• _Task directions_
Start at the line with "R9: 36k (GND, VX) -> 2.2k (GND, VX)" in the records below, stop at the line with "BAT1: 4.5V (plus", and return every line in that span exactly, the two end lines included.

[Records drawn from a dataset]
----

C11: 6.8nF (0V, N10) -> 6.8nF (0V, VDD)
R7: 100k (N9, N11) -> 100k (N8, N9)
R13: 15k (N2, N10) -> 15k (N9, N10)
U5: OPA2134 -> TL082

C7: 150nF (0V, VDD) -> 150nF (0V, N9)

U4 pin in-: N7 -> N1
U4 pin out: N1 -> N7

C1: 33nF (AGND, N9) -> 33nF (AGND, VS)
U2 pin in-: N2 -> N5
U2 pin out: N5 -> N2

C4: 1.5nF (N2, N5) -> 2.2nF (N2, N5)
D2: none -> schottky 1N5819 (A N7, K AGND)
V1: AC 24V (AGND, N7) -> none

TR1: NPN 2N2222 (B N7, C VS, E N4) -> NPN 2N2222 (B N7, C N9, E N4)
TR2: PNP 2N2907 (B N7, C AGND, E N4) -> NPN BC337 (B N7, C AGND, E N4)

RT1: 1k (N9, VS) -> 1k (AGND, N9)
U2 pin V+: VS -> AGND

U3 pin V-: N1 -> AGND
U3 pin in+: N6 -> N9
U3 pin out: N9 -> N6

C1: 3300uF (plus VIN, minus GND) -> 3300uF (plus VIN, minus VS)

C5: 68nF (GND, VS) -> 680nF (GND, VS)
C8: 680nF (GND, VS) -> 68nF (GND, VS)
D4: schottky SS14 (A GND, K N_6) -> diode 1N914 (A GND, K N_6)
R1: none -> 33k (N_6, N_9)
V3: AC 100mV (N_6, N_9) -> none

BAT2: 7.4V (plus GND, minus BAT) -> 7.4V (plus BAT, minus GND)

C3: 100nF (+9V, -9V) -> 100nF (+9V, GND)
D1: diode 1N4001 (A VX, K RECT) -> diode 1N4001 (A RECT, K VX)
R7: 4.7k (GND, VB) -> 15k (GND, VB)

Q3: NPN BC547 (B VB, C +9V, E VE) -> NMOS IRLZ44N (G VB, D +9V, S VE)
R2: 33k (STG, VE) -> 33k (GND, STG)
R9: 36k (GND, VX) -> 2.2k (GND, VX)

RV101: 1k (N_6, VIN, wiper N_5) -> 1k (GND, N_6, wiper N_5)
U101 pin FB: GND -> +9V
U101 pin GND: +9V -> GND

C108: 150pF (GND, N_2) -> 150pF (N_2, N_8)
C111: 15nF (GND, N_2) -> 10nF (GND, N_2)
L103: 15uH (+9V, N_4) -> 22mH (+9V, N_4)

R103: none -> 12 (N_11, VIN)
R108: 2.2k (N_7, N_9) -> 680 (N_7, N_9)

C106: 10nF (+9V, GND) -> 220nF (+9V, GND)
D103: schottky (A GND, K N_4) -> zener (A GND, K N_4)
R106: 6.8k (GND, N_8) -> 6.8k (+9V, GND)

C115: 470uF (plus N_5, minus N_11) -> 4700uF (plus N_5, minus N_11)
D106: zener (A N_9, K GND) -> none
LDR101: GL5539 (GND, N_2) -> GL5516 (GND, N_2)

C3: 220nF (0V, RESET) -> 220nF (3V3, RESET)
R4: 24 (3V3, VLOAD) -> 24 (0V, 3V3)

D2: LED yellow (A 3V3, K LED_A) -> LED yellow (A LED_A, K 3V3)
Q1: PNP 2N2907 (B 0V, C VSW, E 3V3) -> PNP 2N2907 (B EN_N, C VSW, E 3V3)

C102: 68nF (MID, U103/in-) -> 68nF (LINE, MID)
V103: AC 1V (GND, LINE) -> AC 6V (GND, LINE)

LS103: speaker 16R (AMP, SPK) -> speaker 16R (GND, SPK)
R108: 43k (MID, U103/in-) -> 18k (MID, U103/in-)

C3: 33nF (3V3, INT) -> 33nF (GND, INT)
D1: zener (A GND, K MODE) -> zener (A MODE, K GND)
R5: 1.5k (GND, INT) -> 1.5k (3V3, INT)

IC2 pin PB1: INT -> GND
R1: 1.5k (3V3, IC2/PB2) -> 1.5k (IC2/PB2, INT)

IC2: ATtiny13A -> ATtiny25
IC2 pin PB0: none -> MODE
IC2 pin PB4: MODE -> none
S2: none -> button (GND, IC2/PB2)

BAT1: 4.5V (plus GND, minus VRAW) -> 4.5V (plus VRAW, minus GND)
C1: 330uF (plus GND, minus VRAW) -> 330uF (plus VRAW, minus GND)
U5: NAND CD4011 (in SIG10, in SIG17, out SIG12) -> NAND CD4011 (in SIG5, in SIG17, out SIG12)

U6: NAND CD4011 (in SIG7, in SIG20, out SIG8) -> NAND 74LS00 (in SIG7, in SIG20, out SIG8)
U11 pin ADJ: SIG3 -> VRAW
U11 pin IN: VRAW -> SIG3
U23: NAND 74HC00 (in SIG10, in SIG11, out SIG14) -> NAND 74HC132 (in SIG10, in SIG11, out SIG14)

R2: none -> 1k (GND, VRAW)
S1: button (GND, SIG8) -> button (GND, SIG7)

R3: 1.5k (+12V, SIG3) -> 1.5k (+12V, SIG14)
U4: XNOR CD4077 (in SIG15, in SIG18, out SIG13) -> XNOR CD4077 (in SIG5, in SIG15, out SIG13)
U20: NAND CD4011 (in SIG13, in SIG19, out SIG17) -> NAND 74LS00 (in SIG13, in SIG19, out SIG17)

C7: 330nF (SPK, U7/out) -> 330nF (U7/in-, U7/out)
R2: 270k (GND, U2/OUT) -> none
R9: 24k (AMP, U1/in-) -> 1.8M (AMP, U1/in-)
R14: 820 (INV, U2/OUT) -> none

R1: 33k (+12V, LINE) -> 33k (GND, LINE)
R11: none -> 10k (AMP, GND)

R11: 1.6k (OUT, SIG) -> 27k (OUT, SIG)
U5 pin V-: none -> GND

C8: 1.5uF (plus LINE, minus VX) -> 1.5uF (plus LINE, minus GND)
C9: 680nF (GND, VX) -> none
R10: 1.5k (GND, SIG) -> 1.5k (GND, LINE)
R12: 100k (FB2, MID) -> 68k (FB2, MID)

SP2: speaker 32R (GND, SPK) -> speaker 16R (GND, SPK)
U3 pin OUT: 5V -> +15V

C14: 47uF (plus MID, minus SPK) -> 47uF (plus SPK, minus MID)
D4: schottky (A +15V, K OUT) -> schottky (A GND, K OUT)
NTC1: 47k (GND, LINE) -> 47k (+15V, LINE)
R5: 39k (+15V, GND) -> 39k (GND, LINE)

----

• _Exercise response_
R9: 36k (GND, VX) -> 2.2k (GND, VX)

RV101: 1k (N_6, VIN, wiper N_5) -> 1k (GND, N_6, wiper N_5)
U101 pin FB: GND -> +9V
U101 pin GND: +9V -> GND

C108: 150pF (GND, N_2) -> 150pF (N_2, N_8)
C111: 15nF (GND, N_2) -> 10nF (GND, N_2)
L103: 15uH (+9V, N_4) -> 22mH (+9V, N_4)

R103: none -> 12 (N_11, VIN)
R108: 2.2k (N_7, N_9) -> 680 (N_7, N_9)

C106: 10nF (+9V, GND) -> 220nF (+9V, GND)
D103: schottky (A GND, K N_4) -> zener (A GND, K N_4)
R106: 6.8k (GND, N_8) -> 6.8k (+9V, GND)

C115: 470uF (plus N_5, minus N_11) -> 4700uF (plus N_5, minus N_11)
D106: zener (A N_9, K GND) -> none
LDR101: GL5539 (GND, N_2) -> GL5516 (GND, N_2)

C3: 220nF (0V, RESET) -> 220nF (3V3, RESET)
R4: 24 (3V3, VLOAD) -> 24 (0V, 3V3)

D2: LED yellow (A 3V3, K LED_A) -> LED yellow (A LED_A, K 3V3)
Q1: PNP 2N2907 (B 0V, C VSW, E 3V3) -> PNP 2N2907 (B EN_N, C VSW, E 3V3)

C102: 68nF (MID, U103/in-) -> 68nF (LINE, MID)
V103: AC 1V (GND, LINE) -> AC 6V (GND, LINE)

LS103: speaker 16R (AMP, SPK) -> speaker 16R (GND, SPK)
R108: 43k (MID, U103/in-) -> 18k (MID, U103/in-)

C3: 33nF (3V3, INT) -> 33nF (GND, INT)
D1: zener (A GND, K MODE) -> zener (A MODE, K GND)
R5: 1.5k (GND, INT) -> 1.5k (3V3, INT)

IC2 pin PB1: INT -> GND
R1: 1.5k (3V3, IC2/PB2) -> 1.5k (IC2/PB2, INT)

IC2: ATtiny13A -> ATtiny25
IC2 pin PB0: none -> MODE
IC2 pin PB4: MODE -> none
S2: none -> button (GND, IC2/PB2)

BAT1: 4.5V (plus GND, minus VRAW) -> 4.5V (plus VRAW, minus GND)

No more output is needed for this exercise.